# What is required:
Copy nothing but the text: reproduce each line of the listing exactly and leave the pictures out.

# Raw data:
◇ ◇ ◇ ◇ ◇

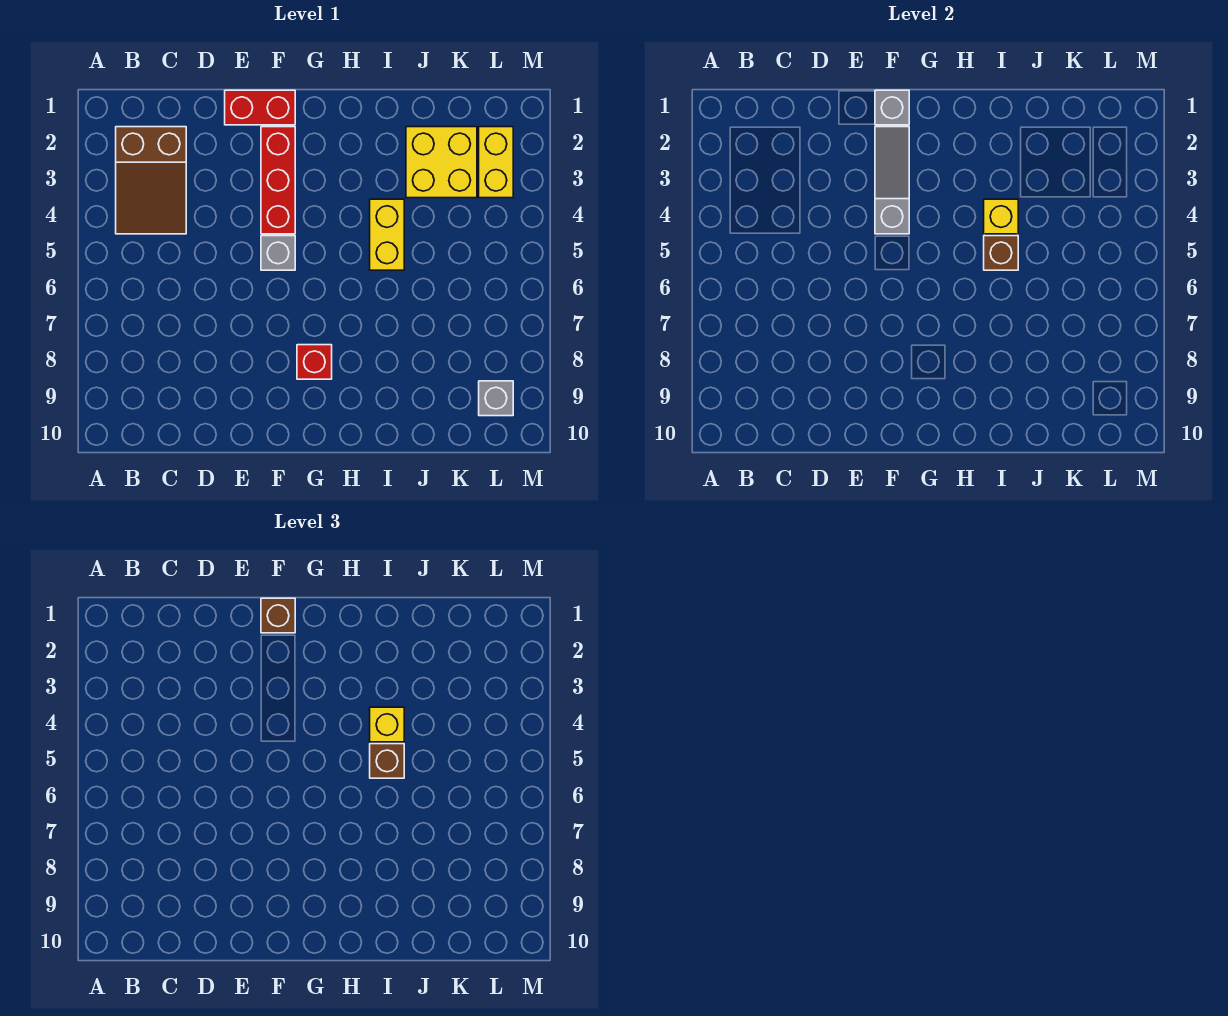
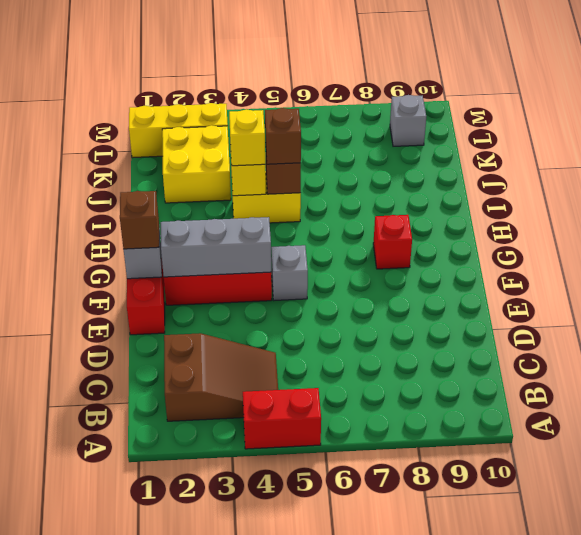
none -> red brick A4:A5 level 1
grey slope F2:F4 level 2 top 4 -> grey brick F2:F4 level 2
yellow brick L2:L3 level 1 -> yellow brick L1:L3 level 1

◇ ◇ ◇ ◇ ◇

# Expected answer:
none -> red brick A4:A5 level 1
grey slope F2:F4 level 2 top 4 -> grey brick F2:F4 level 2
yellow brick L2:L3 level 1 -> yellow brick L1:L3 level 1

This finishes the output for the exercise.